↓↓↓

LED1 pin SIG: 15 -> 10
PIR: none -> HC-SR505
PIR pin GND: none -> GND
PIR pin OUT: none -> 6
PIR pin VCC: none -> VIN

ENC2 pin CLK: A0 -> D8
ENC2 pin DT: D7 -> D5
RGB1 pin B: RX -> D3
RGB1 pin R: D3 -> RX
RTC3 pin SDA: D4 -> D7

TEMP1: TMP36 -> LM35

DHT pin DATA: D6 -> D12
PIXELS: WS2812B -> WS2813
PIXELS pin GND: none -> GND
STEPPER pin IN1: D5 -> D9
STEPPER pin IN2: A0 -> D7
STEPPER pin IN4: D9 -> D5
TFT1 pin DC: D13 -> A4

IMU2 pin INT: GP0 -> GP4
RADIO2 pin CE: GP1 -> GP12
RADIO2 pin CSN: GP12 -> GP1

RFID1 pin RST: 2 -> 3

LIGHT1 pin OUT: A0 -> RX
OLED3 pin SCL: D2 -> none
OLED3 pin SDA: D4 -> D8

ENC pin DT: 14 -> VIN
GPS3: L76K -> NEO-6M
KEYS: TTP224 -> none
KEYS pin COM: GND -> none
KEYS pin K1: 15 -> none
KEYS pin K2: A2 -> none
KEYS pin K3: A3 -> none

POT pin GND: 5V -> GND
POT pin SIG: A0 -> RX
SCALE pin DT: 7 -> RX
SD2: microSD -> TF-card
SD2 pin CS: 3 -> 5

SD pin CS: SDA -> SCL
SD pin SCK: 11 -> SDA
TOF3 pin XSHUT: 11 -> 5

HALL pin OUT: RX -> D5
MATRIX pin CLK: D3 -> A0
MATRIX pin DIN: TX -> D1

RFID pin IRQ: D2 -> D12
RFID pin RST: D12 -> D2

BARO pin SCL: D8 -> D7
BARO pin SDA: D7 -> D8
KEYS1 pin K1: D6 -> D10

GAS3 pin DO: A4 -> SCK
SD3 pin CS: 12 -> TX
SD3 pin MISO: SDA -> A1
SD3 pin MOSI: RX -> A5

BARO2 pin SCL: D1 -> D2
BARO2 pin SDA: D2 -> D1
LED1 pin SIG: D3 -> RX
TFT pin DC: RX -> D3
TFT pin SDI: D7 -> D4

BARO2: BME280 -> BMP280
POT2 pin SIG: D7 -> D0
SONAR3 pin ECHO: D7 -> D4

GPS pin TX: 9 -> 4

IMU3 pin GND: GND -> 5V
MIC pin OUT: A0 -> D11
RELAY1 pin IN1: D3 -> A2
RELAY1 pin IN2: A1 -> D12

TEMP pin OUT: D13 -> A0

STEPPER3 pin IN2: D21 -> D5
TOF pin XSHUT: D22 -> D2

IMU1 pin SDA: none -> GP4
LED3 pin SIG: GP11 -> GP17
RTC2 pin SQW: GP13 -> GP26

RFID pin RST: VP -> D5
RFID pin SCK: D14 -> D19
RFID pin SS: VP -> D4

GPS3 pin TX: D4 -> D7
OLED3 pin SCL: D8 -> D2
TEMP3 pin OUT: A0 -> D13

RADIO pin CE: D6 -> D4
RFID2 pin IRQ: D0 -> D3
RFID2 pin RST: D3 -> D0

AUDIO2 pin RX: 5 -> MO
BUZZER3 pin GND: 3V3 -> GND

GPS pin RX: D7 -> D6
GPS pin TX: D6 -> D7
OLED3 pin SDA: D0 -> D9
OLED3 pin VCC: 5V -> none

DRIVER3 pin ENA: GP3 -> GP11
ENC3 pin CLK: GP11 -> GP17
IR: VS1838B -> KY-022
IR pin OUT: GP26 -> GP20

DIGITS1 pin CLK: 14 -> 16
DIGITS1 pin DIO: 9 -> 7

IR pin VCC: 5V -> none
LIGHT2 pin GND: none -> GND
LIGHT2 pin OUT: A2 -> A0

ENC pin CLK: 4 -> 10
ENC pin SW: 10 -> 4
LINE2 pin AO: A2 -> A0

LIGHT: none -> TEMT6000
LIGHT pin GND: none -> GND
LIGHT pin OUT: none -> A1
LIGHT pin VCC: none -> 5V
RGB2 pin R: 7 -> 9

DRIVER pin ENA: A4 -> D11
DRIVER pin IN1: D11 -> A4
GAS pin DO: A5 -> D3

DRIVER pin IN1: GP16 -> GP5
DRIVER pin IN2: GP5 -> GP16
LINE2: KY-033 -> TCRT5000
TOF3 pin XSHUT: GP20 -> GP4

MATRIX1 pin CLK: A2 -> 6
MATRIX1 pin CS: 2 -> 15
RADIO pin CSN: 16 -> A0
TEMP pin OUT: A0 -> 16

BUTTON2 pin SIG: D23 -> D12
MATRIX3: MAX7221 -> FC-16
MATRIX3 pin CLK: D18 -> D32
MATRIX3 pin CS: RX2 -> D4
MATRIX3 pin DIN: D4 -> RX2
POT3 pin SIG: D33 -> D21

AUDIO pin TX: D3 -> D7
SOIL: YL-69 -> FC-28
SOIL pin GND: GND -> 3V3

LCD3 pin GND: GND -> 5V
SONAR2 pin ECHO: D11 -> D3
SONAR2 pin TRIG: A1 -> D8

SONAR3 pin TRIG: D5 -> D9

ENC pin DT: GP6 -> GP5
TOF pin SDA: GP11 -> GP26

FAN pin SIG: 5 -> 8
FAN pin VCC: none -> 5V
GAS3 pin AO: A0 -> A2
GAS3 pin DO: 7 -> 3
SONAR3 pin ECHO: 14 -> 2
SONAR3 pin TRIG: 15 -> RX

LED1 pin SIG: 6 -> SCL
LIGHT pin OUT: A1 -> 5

↑↑↑

Your answer should be the lines above from the one containing "PIXELS: WS2812B -> WS2813" through the one containing "KEYS pin K2: A2 -> none", copied exactly and with both ends kept.

- _Result for this task_
PIXELS: WS2812B -> WS2813
PIXELS pin GND: none -> GND
STEPPER pin IN1: D5 -> D9
STEPPER pin IN2: A0 -> D7
STEPPER pin IN4: D9 -> D5
TFT1 pin DC: D13 -> A4

IMU2 pin INT: GP0 -> GP4
RADIO2 pin CE: GP1 -> GP12
RADIO2 pin CSN: GP12 -> GP1

RFID1 pin RST: 2 -> 3

LIGHT1 pin OUT: A0 -> RX
OLED3 pin SCL: D2 -> none
OLED3 pin SDA: D4 -> D8

ENC pin DT: 14 -> VIN
GPS3: L76K -> NEO-6M
KEYS: TTP224 -> none
KEYS pin COM: GND -> none
KEYS pin K1: 15 -> none
KEYS pin K2: A2 -> none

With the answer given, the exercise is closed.